■ Record excerpts
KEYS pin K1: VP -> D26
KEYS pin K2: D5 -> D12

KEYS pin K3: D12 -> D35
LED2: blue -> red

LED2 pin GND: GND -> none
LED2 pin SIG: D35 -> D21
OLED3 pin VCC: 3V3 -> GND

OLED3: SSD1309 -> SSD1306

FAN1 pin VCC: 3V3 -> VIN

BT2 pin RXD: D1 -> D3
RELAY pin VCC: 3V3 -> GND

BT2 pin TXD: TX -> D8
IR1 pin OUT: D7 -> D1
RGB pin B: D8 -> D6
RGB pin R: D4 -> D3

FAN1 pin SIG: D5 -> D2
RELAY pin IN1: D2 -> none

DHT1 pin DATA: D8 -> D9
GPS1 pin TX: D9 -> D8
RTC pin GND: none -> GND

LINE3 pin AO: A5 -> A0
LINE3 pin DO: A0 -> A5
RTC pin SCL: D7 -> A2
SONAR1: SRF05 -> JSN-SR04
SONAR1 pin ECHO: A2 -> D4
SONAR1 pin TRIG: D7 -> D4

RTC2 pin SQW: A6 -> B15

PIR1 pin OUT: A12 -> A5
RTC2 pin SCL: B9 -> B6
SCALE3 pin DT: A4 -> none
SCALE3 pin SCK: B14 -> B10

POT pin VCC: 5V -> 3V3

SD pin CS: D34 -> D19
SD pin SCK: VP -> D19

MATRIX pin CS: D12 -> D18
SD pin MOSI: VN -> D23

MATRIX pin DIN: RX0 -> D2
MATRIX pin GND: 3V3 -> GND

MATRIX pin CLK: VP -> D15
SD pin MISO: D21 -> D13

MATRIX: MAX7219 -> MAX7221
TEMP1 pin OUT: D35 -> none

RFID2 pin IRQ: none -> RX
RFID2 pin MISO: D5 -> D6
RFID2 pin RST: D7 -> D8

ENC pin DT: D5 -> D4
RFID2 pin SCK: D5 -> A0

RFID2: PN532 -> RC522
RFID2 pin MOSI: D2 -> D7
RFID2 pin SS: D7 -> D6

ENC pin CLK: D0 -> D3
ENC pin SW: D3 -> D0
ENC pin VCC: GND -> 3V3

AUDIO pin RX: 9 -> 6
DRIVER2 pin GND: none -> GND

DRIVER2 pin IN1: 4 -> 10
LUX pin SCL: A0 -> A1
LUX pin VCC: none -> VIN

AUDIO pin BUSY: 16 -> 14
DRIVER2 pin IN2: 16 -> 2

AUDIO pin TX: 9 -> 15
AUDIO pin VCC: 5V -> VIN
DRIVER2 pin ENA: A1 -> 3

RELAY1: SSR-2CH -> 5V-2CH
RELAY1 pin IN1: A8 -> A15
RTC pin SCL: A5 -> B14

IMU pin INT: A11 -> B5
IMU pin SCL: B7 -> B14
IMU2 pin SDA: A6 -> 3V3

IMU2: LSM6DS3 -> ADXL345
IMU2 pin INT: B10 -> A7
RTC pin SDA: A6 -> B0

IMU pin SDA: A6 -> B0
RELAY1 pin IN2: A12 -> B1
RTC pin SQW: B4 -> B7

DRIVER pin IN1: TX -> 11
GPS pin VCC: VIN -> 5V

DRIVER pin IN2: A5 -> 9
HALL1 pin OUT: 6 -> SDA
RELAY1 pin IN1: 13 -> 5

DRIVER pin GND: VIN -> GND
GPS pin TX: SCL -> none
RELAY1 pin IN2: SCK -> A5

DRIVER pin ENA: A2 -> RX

■ Work request
Copy the lines from the start of the data verbatim, stopping after the line containing "SD pin CS: D34 -> D19".

■ Task answer
KEYS pin K1: VP -> D26
KEYS pin K2: D5 -> D12

KEYS pin K3: D12 -> D35
LED2: blue -> red

LED2 pin GND: GND -> none
LED2 pin SIG: D35 -> D21
OLED3 pin VCC: 3V3 -> GND

OLED3: SSD1309 -> SSD1306

FAN1 pin VCC: 3V3 -> VIN

BT2 pin RXD: D1 -> D3
RELAY pin VCC: 3V3 -> GND

BT2 pin TXD: TX -> D8
IR1 pin OUT: D7 -> D1
RGB pin B: D8 -> D6
RGB pin R: D4 -> D3

FAN1 pin SIG: D5 -> D2
RELAY pin IN1: D2 -> none

DHT1 pin DATA: D8 -> D9
GPS1 pin TX: D9 -> D8
RTC pin GND: none -> GND

LINE3 pin AO: A5 -> A0
LINE3 pin DO: A0 -> A5
RTC pin SCL: D7 -> A2
SONAR1: SRF05 -> JSN-SR04
SONAR1 pin ECHO: A2 -> D4
SONAR1 pin TRIG: D7 -> D4

RTC2 pin SQW: A6 -> B15

PIR1 pin OUT: A12 -> A5
RTC2 pin SCL: B9 -> B6
SCALE3 pin DT: A4 -> none
SCALE3 pin SCK: B14 -> B10

POT pin VCC: 5V -> 3V3

SD pin CS: D34 -> D19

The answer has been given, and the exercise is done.